> **STORED DATA**:
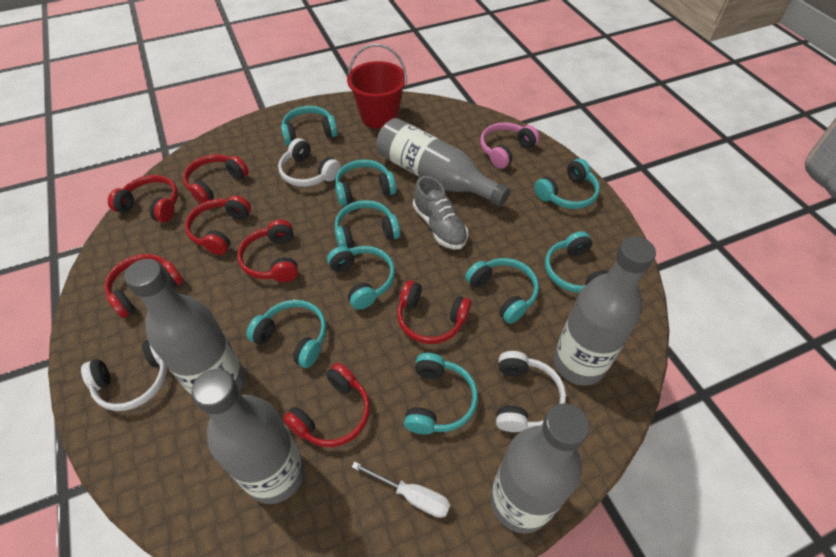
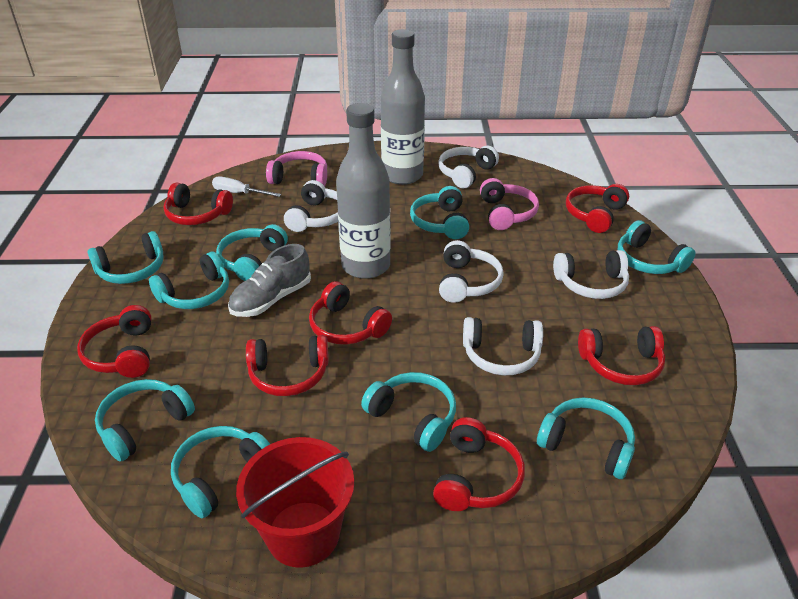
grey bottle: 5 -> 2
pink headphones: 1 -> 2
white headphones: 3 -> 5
* * *
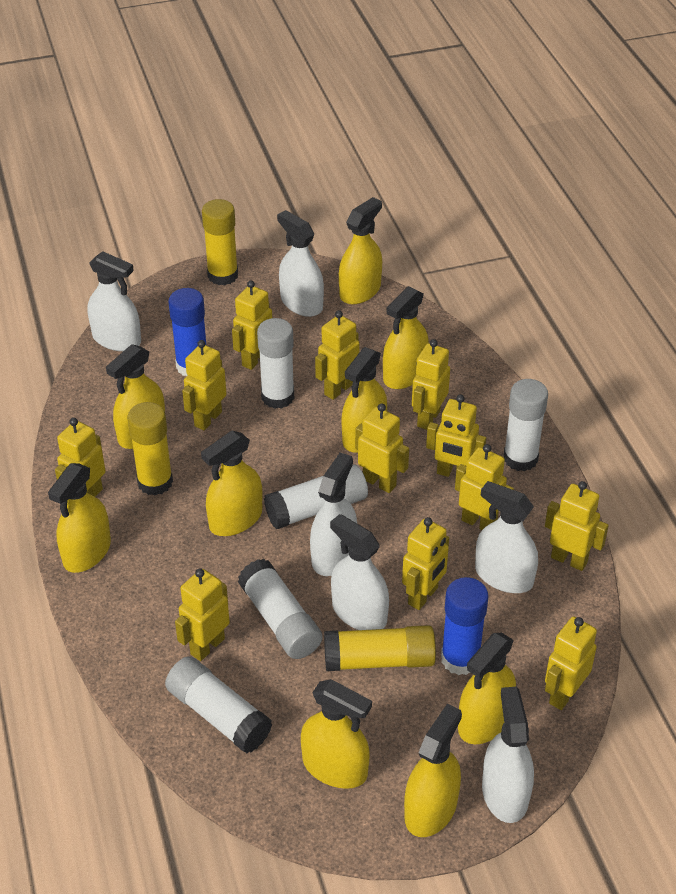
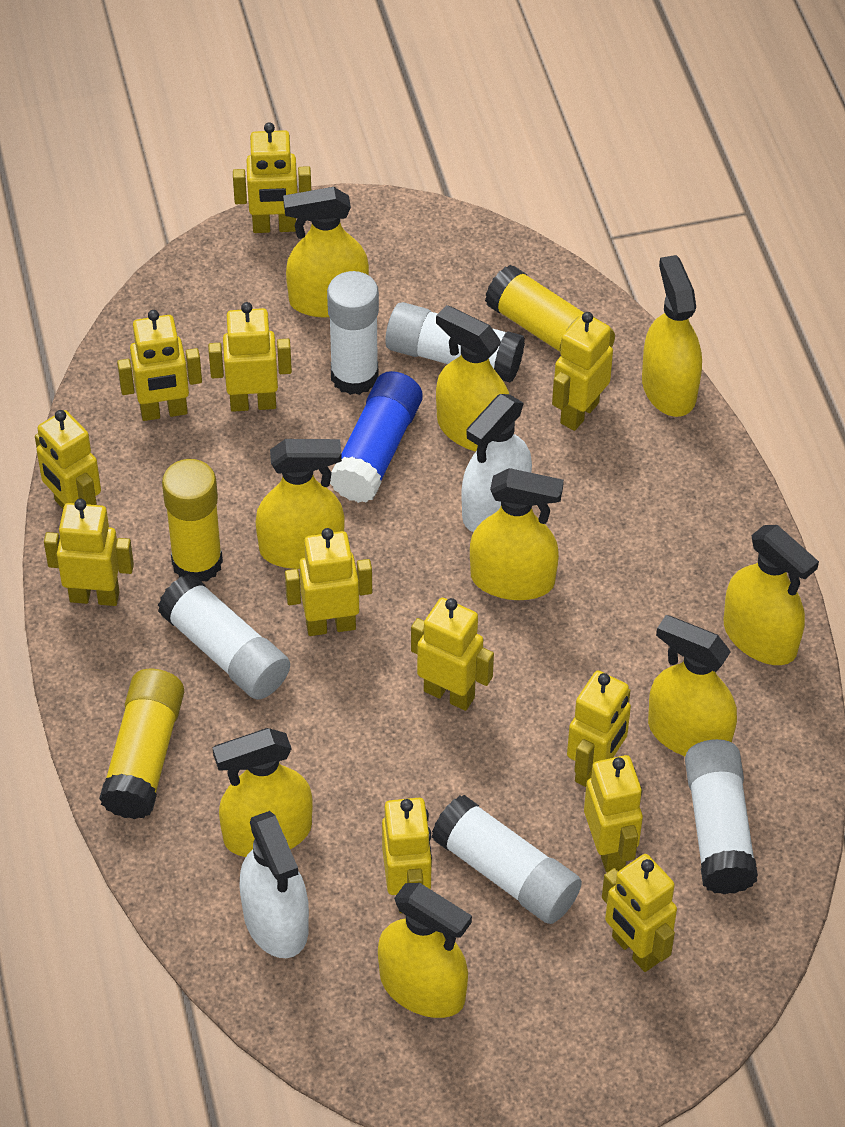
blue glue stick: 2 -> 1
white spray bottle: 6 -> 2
...
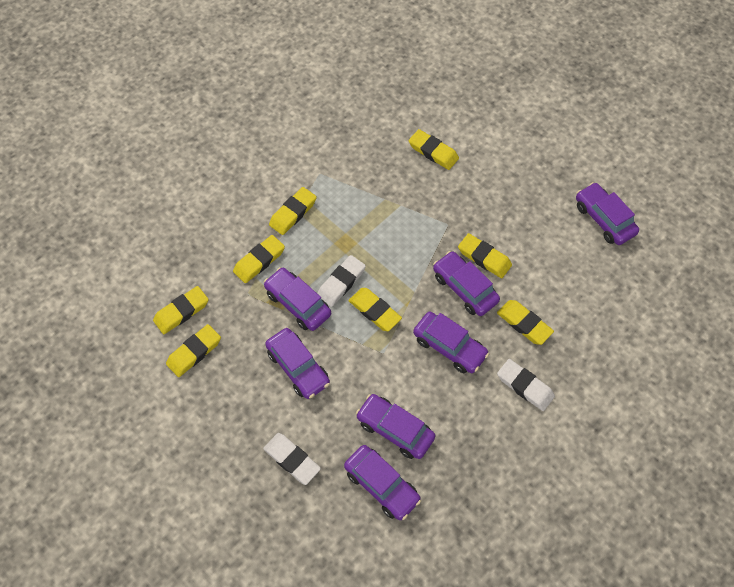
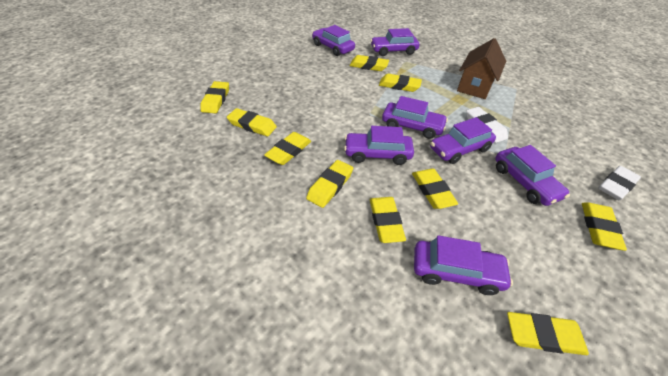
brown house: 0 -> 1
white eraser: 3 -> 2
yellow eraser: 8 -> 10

> **EXERCISE AIM**: From the records above, repeat exactly the lines from the one with "grey bottle: 5 -> 2" through the one with "white headphones: 3 -> 5", both included.

> **OUTPUT OF THE TASK**:
grey bottle: 5 -> 2
pink headphones: 1 -> 2
white headphones: 3 -> 5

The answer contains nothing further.